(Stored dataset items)

--

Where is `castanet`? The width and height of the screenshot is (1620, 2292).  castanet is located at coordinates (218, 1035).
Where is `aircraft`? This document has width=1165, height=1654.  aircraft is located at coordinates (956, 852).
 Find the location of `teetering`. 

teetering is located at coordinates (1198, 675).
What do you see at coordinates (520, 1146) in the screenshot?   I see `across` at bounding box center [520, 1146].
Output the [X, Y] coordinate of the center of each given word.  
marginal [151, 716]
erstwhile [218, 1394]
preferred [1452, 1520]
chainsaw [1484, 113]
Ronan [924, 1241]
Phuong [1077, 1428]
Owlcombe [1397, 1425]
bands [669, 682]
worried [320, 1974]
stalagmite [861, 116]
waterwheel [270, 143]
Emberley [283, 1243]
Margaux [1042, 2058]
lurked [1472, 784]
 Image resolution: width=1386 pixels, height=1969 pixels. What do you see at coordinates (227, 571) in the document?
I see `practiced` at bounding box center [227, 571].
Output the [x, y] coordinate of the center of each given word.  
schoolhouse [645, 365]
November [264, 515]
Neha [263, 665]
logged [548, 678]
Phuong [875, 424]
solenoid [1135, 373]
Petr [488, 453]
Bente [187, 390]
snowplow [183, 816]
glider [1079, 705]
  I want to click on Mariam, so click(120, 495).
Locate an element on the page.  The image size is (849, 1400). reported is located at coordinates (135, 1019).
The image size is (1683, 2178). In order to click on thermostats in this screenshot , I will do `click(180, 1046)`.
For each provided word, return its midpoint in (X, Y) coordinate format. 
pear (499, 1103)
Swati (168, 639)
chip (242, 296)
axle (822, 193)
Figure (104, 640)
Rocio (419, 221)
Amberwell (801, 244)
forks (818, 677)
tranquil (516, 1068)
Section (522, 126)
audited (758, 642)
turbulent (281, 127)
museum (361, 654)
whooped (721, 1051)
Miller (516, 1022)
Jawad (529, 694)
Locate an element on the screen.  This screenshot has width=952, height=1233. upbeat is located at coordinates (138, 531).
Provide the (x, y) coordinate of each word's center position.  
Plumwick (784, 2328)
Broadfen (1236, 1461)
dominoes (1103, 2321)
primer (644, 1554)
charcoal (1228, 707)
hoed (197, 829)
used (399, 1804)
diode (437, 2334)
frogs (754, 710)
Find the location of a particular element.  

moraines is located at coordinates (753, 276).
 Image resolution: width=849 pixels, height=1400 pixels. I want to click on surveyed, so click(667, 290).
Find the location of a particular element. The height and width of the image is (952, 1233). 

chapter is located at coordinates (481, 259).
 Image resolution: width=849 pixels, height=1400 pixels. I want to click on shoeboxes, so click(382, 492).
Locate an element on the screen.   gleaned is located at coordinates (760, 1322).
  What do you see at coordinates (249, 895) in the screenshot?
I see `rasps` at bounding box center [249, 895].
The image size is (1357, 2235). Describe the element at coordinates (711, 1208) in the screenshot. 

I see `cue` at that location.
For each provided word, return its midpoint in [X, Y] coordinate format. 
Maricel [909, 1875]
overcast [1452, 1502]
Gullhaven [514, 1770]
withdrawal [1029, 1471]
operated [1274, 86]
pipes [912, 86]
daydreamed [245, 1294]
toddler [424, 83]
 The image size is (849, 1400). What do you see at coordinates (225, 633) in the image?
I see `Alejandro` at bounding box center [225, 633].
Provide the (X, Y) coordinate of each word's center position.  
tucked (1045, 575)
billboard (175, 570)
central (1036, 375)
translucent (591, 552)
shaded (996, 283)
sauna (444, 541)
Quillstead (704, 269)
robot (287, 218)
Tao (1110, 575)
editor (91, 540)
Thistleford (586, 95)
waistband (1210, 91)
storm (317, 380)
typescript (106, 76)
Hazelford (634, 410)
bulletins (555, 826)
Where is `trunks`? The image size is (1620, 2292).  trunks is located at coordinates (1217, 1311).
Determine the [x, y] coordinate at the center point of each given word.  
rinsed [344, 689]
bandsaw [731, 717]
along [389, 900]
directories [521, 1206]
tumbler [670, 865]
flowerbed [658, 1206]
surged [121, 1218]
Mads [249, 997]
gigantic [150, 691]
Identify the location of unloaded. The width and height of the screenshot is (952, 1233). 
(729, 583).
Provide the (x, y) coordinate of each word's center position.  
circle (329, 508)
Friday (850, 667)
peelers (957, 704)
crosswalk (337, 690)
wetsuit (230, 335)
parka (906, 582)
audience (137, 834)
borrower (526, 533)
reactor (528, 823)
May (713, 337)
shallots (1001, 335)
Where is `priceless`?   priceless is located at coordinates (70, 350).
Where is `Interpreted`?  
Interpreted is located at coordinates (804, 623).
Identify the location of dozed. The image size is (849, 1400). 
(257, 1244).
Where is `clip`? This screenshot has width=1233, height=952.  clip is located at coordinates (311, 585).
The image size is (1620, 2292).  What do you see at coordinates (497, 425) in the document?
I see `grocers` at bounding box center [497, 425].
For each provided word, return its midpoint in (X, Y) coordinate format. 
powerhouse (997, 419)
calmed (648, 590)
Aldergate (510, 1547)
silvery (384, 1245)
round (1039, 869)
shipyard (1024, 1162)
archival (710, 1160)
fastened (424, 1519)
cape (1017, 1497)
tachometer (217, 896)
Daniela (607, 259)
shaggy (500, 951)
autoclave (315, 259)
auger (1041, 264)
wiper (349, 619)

--

- **Your task**: Give back all of the records above word for word, leaving every line unchanged.

- **Written solution**:
Where is `castanet`? The width and height of the screenshot is (1620, 2292).  castanet is located at coordinates (218, 1035).
Where is `aircraft`? This document has width=1165, height=1654.  aircraft is located at coordinates (956, 852).
 Find the location of `teetering`. 

teetering is located at coordinates (1198, 675).
What do you see at coordinates (520, 1146) in the screenshot?   I see `across` at bounding box center [520, 1146].
Output the [X, Y] coordinate of the center of each given word.  
marginal [151, 716]
erstwhile [218, 1394]
preferred [1452, 1520]
chainsaw [1484, 113]
Ronan [924, 1241]
Phuong [1077, 1428]
Owlcombe [1397, 1425]
bands [669, 682]
worried [320, 1974]
stalagmite [861, 116]
waterwheel [270, 143]
Emberley [283, 1243]
Margaux [1042, 2058]
lurked [1472, 784]
 Image resolution: width=1386 pixels, height=1969 pixels. What do you see at coordinates (227, 571) in the document?
I see `practiced` at bounding box center [227, 571].
Output the [x, y] coordinate of the center of each given word.  
schoolhouse [645, 365]
November [264, 515]
Neha [263, 665]
logged [548, 678]
Phuong [875, 424]
solenoid [1135, 373]
Petr [488, 453]
Bente [187, 390]
snowplow [183, 816]
glider [1079, 705]
  I want to click on Mariam, so click(120, 495).
Locate an element on the page.  The image size is (849, 1400). reported is located at coordinates (135, 1019).
The image size is (1683, 2178). In order to click on thermostats in this screenshot , I will do `click(180, 1046)`.
For each provided word, return its midpoint in (X, Y) coordinate format. 
pear (499, 1103)
Swati (168, 639)
chip (242, 296)
axle (822, 193)
Figure (104, 640)
Rocio (419, 221)
Amberwell (801, 244)
forks (818, 677)
tranquil (516, 1068)
Section (522, 126)
audited (758, 642)
turbulent (281, 127)
museum (361, 654)
whooped (721, 1051)
Miller (516, 1022)
Jawad (529, 694)
Locate an element on the screen.  This screenshot has width=952, height=1233. upbeat is located at coordinates (138, 531).
Provide the (x, y) coordinate of each word's center position.  
Plumwick (784, 2328)
Broadfen (1236, 1461)
dominoes (1103, 2321)
primer (644, 1554)
charcoal (1228, 707)
hoed (197, 829)
used (399, 1804)
diode (437, 2334)
frogs (754, 710)
Find the location of a particular element.  

moraines is located at coordinates (753, 276).
 Image resolution: width=849 pixels, height=1400 pixels. I want to click on surveyed, so click(667, 290).
Find the location of a particular element. The height and width of the image is (952, 1233). 

chapter is located at coordinates (481, 259).
 Image resolution: width=849 pixels, height=1400 pixels. I want to click on shoeboxes, so click(382, 492).
Locate an element on the screen.   gleaned is located at coordinates (760, 1322).
  What do you see at coordinates (249, 895) in the screenshot?
I see `rasps` at bounding box center [249, 895].
The image size is (1357, 2235). Describe the element at coordinates (711, 1208) in the screenshot. 

I see `cue` at that location.
For each provided word, return its midpoint in [X, Y] coordinate format. 
Maricel [909, 1875]
overcast [1452, 1502]
Gullhaven [514, 1770]
withdrawal [1029, 1471]
operated [1274, 86]
pipes [912, 86]
daydreamed [245, 1294]
toddler [424, 83]
 The image size is (849, 1400). What do you see at coordinates (225, 633) in the image?
I see `Alejandro` at bounding box center [225, 633].
Provide the (X, Y) coordinate of each word's center position.  
tucked (1045, 575)
billboard (175, 570)
central (1036, 375)
translucent (591, 552)
shaded (996, 283)
sauna (444, 541)
Quillstead (704, 269)
robot (287, 218)
Tao (1110, 575)
editor (91, 540)
Thistleford (586, 95)
waistband (1210, 91)
storm (317, 380)
typescript (106, 76)
Hazelford (634, 410)
bulletins (555, 826)
Where is `trunks`? The image size is (1620, 2292).  trunks is located at coordinates (1217, 1311).
Determine the [x, y] coordinate at the center point of each given word.  
rinsed [344, 689]
bandsaw [731, 717]
along [389, 900]
directories [521, 1206]
tumbler [670, 865]
flowerbed [658, 1206]
surged [121, 1218]
Mads [249, 997]
gigantic [150, 691]
Identify the location of unloaded. The width and height of the screenshot is (952, 1233). 
(729, 583).
Provide the (x, y) coordinate of each word's center position.  
circle (329, 508)
Friday (850, 667)
peelers (957, 704)
crosswalk (337, 690)
wetsuit (230, 335)
parka (906, 582)
audience (137, 834)
borrower (526, 533)
reactor (528, 823)
May (713, 337)
shallots (1001, 335)
Where is `priceless`?   priceless is located at coordinates (70, 350).
Where is `Interpreted`?  
Interpreted is located at coordinates (804, 623).
Identify the location of dozed. The image size is (849, 1400). 
(257, 1244).
Where is `clip`? This screenshot has width=1233, height=952.  clip is located at coordinates (311, 585).
The image size is (1620, 2292).  What do you see at coordinates (497, 425) in the document?
I see `grocers` at bounding box center [497, 425].
For each provided word, return its midpoint in (X, Y) coordinate format. 
powerhouse (997, 419)
calmed (648, 590)
Aldergate (510, 1547)
silvery (384, 1245)
round (1039, 869)
shipyard (1024, 1162)
archival (710, 1160)
fastened (424, 1519)
cape (1017, 1497)
tachometer (217, 896)
Daniela (607, 259)
shaggy (500, 951)
autoclave (315, 259)
auger (1041, 264)
wiper (349, 619)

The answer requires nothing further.